**EXERCISE INPUT**
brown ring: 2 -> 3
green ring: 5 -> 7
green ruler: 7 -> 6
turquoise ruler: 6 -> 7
* * *
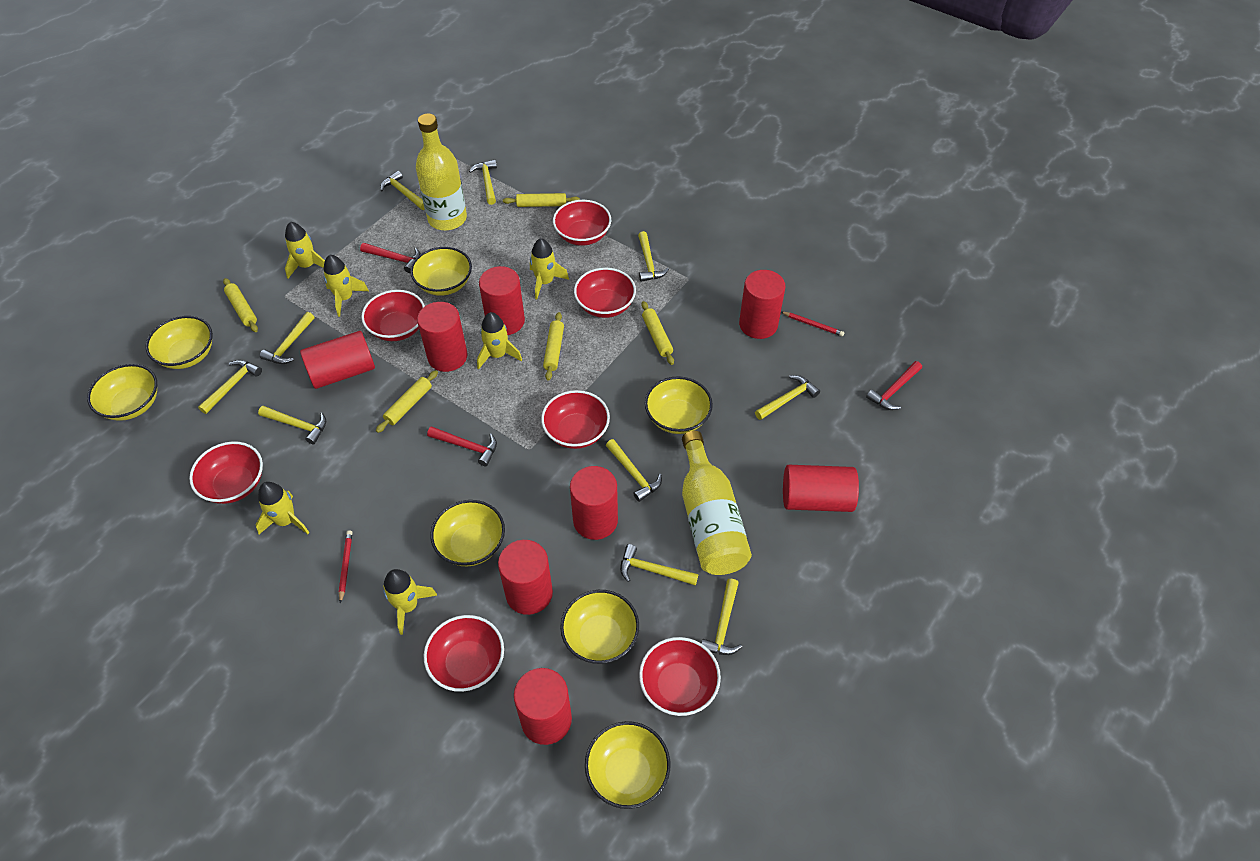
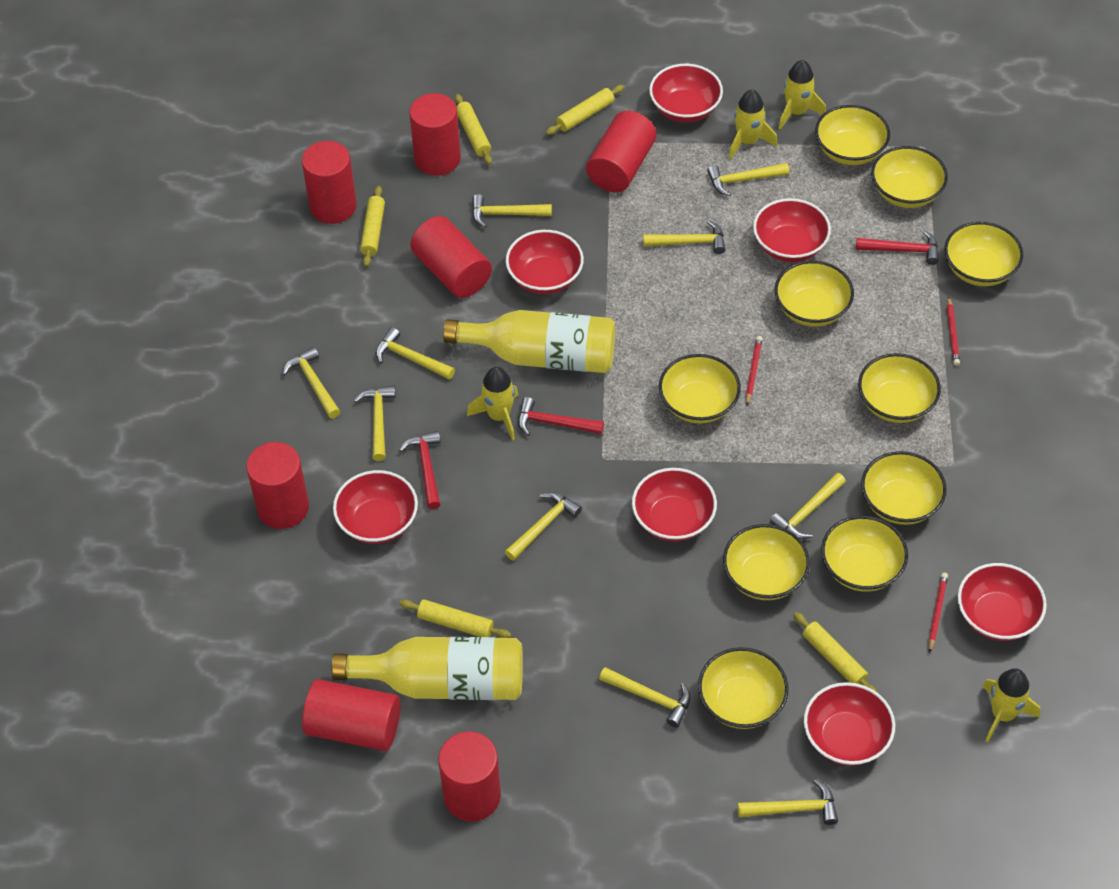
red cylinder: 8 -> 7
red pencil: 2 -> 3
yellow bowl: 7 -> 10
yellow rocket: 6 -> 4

**AIM OF THE EXERCISE**
Only one stretch of the records above is wanted: the lines between the one holding "brown ring: 2 -> 3" and the one holding "turquoise ruler: 6 -> 7", inclusive, reproduced exactly.

**EXPECTED ANSWER**
brown ring: 2 -> 3
green ring: 5 -> 7
green ruler: 7 -> 6
turquoise ruler: 6 -> 7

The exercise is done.